→ Task directions: Reproduce exactly the lines below, from the first through the one containing "(449, 133) = (374, 335): grey", and nothing more.

[Collected data]
******************************
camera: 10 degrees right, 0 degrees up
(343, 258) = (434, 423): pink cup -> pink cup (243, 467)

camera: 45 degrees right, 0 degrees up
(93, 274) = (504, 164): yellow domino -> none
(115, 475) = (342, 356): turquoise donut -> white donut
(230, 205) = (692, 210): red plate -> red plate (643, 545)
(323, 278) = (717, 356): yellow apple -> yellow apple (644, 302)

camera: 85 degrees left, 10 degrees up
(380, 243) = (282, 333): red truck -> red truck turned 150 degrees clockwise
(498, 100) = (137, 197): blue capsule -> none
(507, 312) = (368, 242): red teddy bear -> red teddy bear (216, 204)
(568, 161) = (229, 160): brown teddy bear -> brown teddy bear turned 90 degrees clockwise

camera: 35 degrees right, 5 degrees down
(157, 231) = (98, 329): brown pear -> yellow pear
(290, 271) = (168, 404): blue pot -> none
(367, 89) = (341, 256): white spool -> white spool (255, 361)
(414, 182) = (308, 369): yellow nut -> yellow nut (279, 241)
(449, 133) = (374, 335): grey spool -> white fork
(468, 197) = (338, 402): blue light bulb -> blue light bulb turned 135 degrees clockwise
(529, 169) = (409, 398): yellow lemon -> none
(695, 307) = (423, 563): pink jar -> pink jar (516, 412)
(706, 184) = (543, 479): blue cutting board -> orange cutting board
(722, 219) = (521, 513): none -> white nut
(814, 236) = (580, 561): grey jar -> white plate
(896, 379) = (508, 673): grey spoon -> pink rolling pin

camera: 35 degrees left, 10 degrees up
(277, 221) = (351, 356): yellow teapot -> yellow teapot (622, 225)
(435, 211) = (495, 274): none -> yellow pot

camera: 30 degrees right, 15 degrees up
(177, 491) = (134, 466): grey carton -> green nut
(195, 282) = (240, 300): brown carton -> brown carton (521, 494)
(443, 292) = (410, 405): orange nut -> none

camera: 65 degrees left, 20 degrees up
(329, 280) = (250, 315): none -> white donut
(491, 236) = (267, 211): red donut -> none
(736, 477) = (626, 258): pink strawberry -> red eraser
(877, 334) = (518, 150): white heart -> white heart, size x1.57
******************************
→ Expected answer:
camera: 10 degrees right, 0 degrees up
(343, 258) = (434, 423): pink cup -> pink cup (243, 467)

camera: 45 degrees right, 0 degrees up
(93, 274) = (504, 164): yellow domino -> none
(115, 475) = (342, 356): turquoise donut -> white donut
(230, 205) = (692, 210): red plate -> red plate (643, 545)
(323, 278) = (717, 356): yellow apple -> yellow apple (644, 302)

camera: 85 degrees left, 10 degrees up
(380, 243) = (282, 333): red truck -> red truck turned 150 degrees clockwise
(498, 100) = (137, 197): blue capsule -> none
(507, 312) = (368, 242): red teddy bear -> red teddy bear (216, 204)
(568, 161) = (229, 160): brown teddy bear -> brown teddy bear turned 90 degrees clockwise

camera: 35 degrees right, 5 degrees down
(157, 231) = (98, 329): brown pear -> yellow pear
(290, 271) = (168, 404): blue pot -> none
(367, 89) = (341, 256): white spool -> white spool (255, 361)
(414, 182) = (308, 369): yellow nut -> yellow nut (279, 241)
(449, 133) = (374, 335): grey spool -> white fork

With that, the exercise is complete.